### Instructions to follow
Beneath this line are entries. Copy the range from the line with "brown banana: 13 -> 15" to the line with "orange vase: 7 -> 8", ends included, exactly; leave pictures out.

### Extracted material
-- Opening Marker --

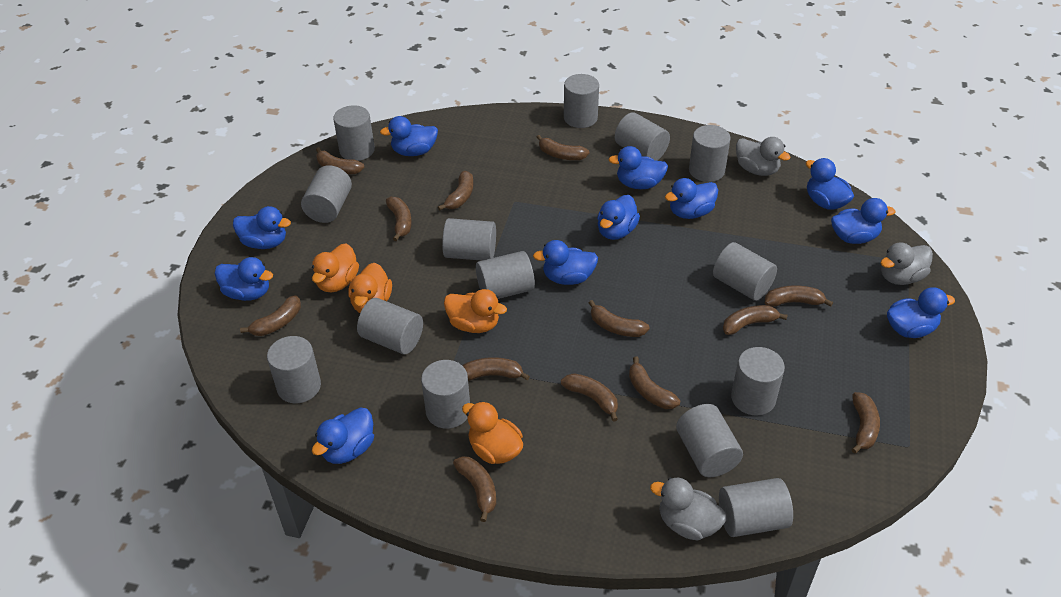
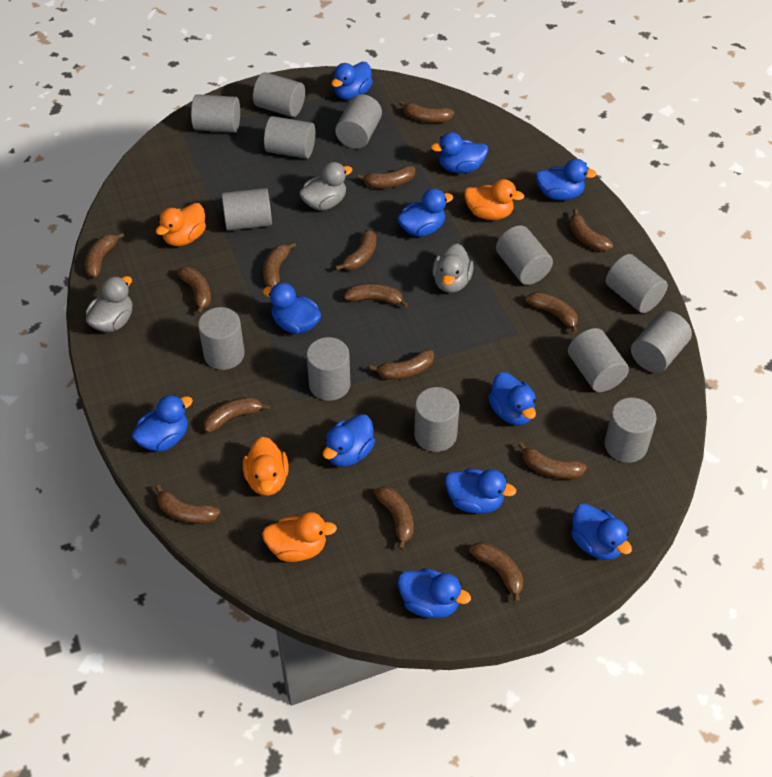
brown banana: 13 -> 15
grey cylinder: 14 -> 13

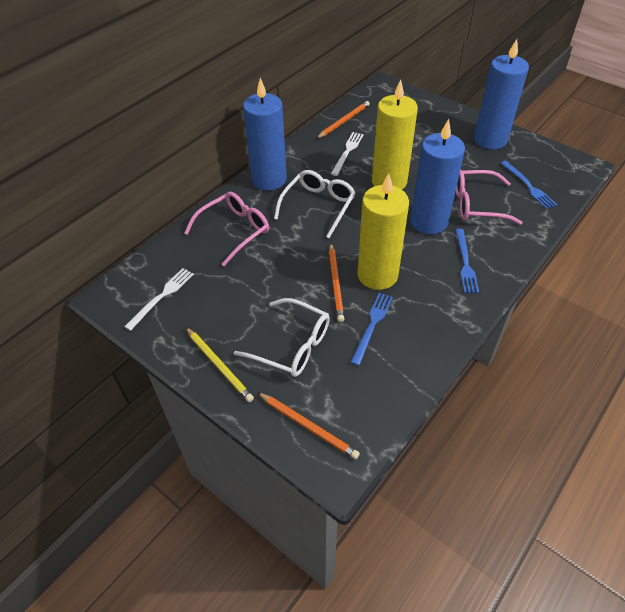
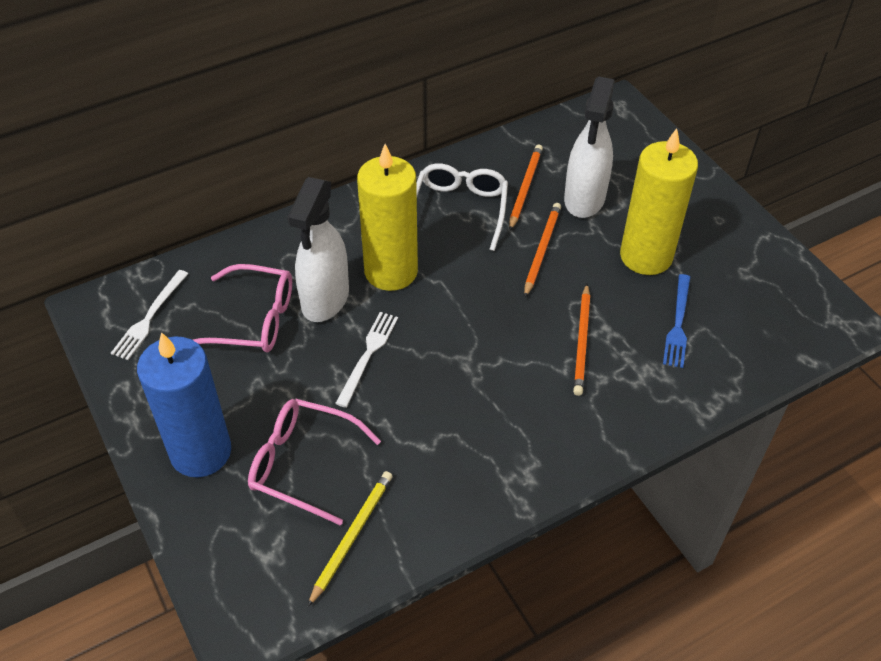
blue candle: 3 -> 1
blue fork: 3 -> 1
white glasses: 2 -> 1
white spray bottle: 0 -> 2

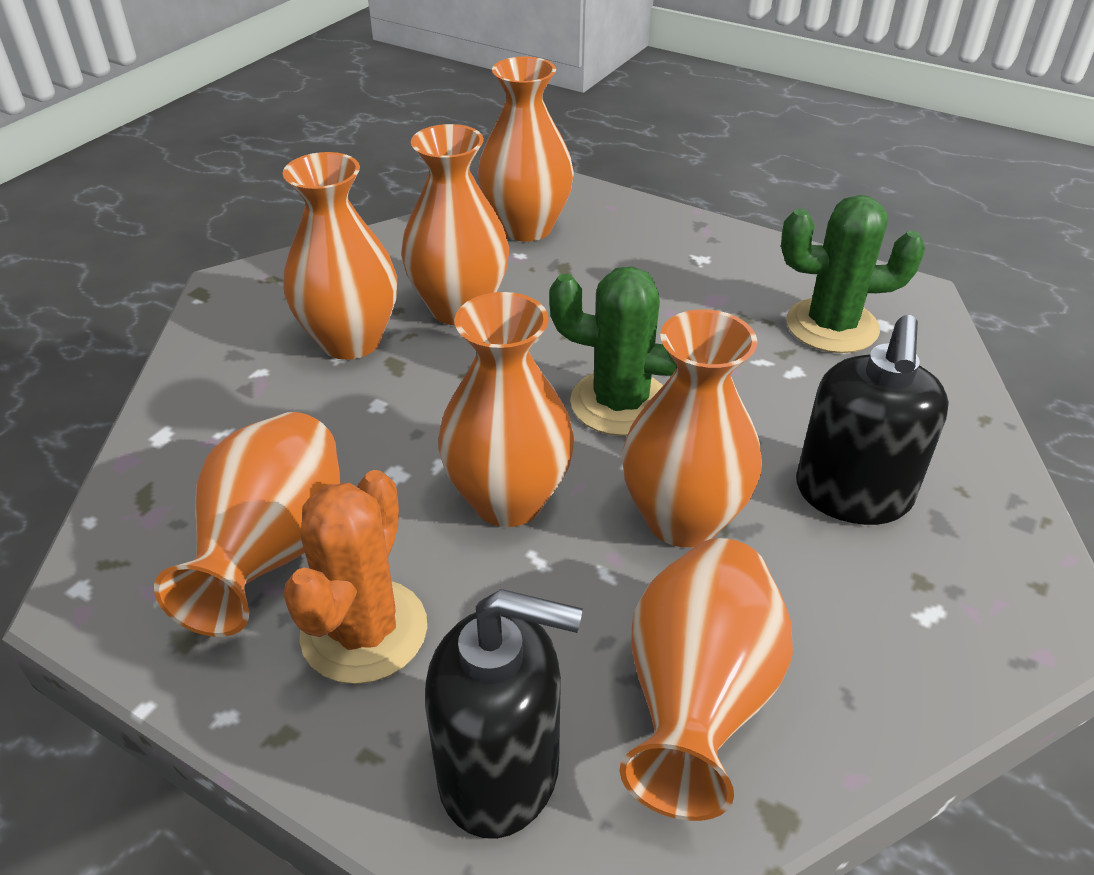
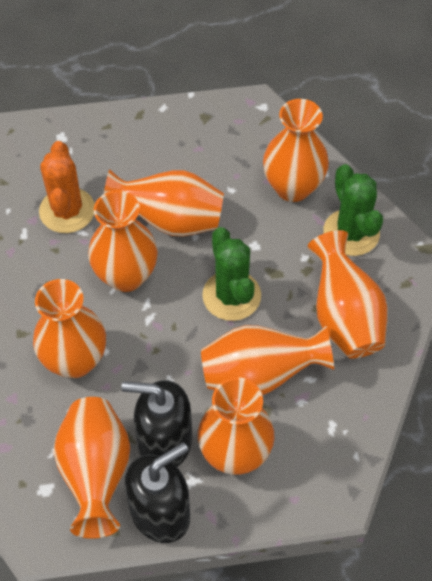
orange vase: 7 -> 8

-- Closing Marker --
-- Opening Marker --

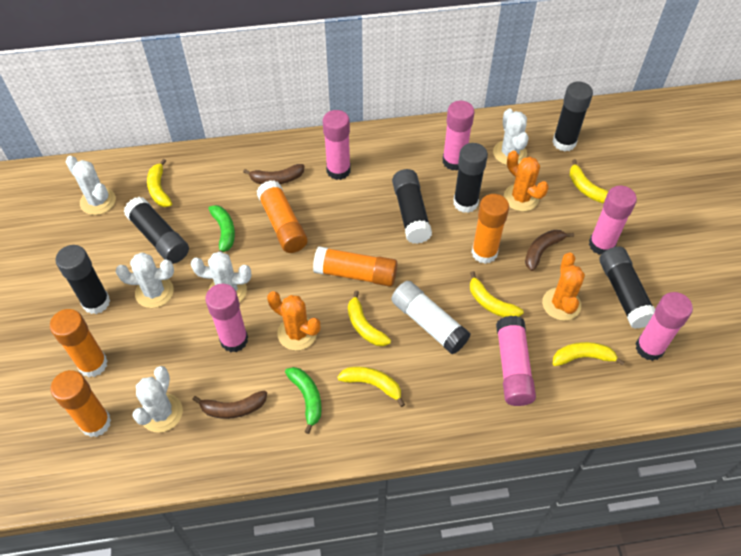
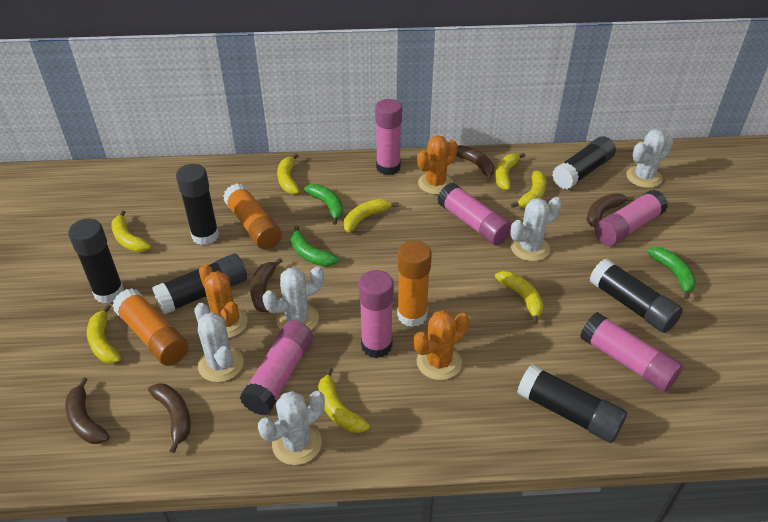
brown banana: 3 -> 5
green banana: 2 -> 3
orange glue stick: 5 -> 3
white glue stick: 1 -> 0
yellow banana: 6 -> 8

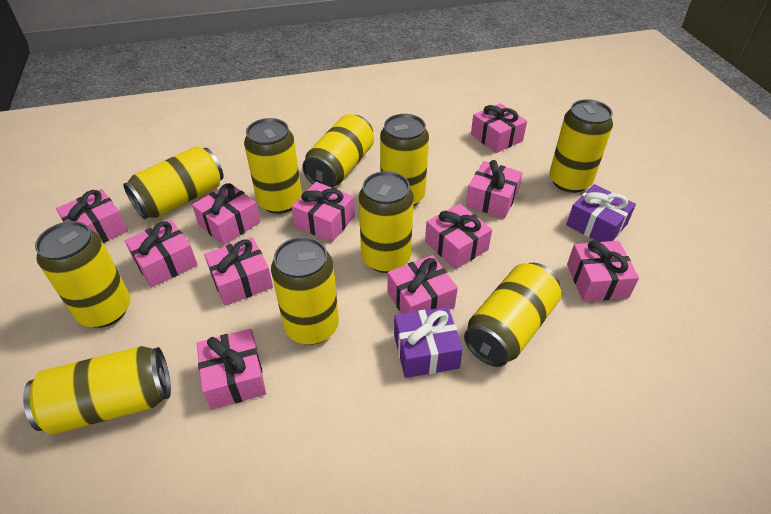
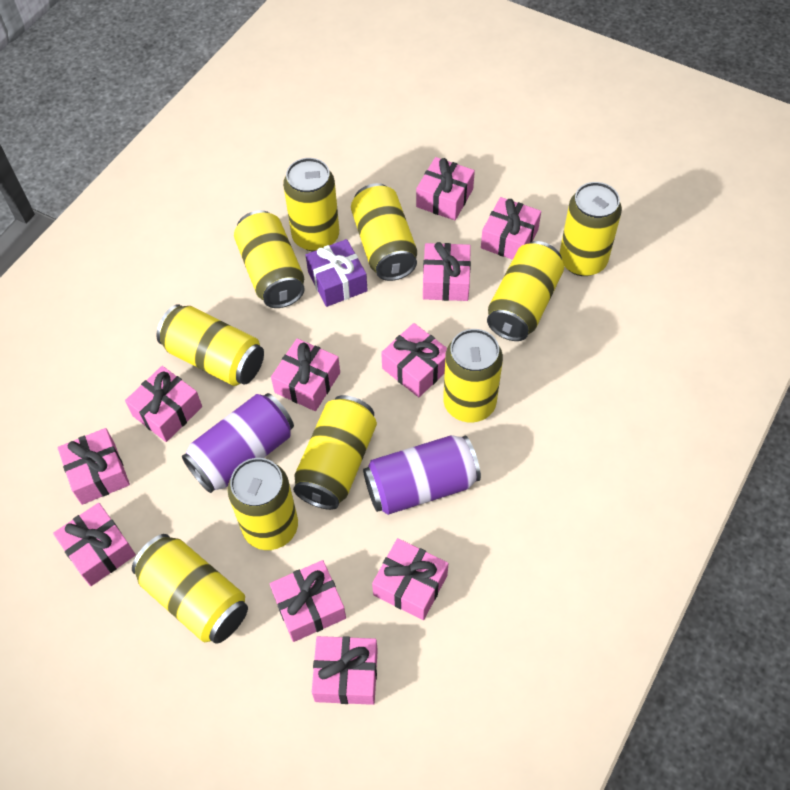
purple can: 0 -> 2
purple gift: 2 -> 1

-- Closing Marker --
-- Opening Marker --

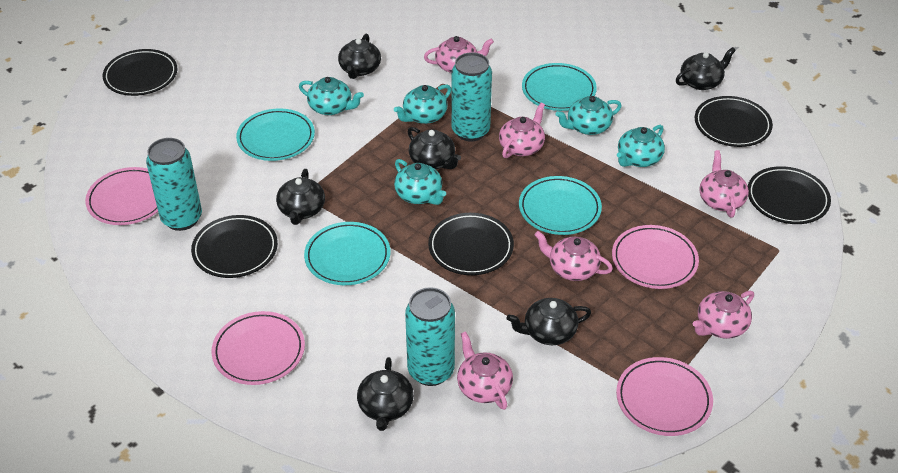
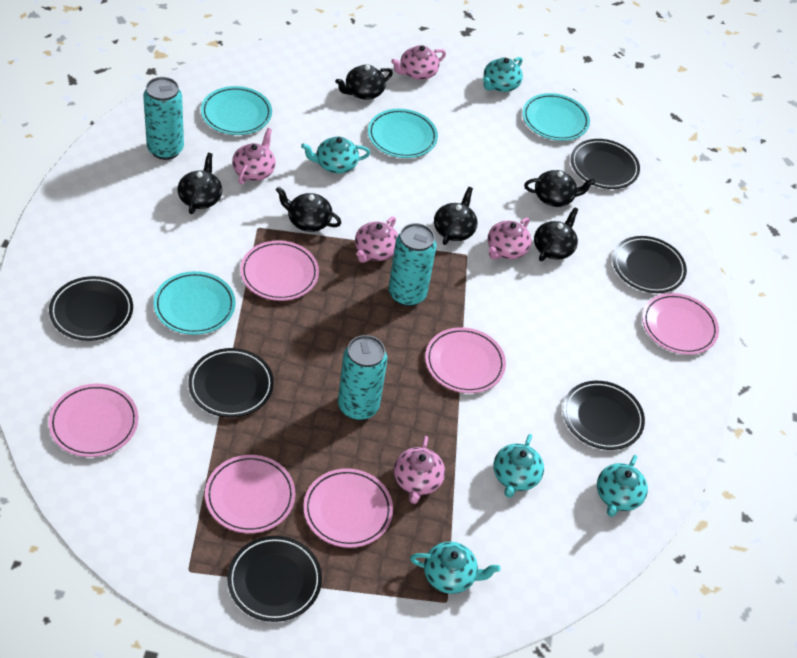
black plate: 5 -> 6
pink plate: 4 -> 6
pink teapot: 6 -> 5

-- Closing Marker --

### Solution for this problem
brown banana: 13 -> 15
grey cylinder: 14 -> 13

blue candle: 3 -> 1
blue fork: 3 -> 1
white glasses: 2 -> 1
white spray bottle: 0 -> 2

orange vase: 7 -> 8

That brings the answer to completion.